▶ [WHAT THE TASK ASKS]: In the listing that follows, the lines starting at the one containing "(188, 139) = (143, 367): black drum -> none" and ending at the one containing "(308, 68) = (138, 236): blue" are to be returned exactly, both boundary lines included, and no others.

▶ [MATERIAL PROVIDED]:
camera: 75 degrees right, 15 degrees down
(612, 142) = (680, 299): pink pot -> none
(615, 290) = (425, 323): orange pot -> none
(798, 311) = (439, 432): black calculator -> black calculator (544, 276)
...
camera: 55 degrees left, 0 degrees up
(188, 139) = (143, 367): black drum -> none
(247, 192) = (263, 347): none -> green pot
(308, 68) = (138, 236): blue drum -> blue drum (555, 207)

▶ [FINISHED TASK]:
(188, 139) = (143, 367): black drum -> none
(247, 192) = (263, 347): none -> green pot
(308, 68) = (138, 236): blue drum -> blue drum (555, 207)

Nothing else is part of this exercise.